Count how many lines hold the string "masks". Answer with that number and nothing more.
-- START INPUT ROWS --
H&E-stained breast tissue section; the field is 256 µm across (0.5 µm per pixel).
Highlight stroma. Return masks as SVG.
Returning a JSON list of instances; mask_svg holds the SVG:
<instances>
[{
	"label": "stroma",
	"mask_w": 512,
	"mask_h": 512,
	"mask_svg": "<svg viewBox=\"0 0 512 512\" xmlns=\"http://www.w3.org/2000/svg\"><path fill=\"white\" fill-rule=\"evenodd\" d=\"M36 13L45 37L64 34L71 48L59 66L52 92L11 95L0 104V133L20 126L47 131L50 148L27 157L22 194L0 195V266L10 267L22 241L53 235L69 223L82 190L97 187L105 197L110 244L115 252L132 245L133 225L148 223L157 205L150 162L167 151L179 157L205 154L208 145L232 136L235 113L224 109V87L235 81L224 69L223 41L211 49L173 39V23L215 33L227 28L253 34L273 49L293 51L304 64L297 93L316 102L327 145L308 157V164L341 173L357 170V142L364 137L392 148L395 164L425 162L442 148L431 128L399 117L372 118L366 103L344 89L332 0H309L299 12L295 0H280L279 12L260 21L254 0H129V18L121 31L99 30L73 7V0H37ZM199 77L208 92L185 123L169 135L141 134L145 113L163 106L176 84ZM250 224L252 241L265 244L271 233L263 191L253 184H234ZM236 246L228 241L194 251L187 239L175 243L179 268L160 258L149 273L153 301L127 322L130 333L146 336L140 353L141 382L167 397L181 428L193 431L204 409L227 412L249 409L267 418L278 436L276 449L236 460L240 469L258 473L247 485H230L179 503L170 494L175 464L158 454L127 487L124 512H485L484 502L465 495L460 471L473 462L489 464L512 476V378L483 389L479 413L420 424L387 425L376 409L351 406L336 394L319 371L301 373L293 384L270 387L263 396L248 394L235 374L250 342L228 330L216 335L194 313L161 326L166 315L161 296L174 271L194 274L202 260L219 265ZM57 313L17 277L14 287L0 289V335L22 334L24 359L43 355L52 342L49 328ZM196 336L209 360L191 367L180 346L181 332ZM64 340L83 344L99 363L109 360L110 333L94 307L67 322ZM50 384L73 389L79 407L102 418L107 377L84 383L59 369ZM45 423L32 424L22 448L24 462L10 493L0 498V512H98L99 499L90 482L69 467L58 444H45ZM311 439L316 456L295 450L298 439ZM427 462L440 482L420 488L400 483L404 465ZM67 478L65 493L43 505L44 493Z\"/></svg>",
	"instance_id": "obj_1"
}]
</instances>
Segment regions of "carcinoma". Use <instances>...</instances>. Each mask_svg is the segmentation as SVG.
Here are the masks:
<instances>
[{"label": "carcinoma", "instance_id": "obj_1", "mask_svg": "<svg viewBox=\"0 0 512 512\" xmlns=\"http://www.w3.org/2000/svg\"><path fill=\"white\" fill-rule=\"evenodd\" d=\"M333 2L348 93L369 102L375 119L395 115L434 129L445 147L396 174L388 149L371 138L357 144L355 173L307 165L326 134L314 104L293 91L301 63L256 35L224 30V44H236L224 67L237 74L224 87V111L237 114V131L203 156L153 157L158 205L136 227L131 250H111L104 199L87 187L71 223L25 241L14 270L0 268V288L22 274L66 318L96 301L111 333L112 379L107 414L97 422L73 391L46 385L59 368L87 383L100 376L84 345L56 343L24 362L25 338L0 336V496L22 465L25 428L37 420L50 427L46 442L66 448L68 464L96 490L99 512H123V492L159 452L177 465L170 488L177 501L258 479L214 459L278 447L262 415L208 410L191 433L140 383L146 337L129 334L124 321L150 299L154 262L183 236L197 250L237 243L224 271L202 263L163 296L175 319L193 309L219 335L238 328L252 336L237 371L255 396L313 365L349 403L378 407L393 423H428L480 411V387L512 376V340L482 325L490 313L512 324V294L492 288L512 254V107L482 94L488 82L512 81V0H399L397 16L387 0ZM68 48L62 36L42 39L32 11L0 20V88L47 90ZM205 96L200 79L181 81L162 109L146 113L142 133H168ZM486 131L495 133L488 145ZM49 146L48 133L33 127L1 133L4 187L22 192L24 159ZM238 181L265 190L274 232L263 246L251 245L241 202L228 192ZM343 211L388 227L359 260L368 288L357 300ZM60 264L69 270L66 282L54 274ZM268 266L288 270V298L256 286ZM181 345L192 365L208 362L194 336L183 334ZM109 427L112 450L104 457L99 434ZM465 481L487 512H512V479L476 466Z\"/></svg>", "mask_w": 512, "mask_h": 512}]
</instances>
-- END INPUT ROWS --
** TASK SOLUTION **
2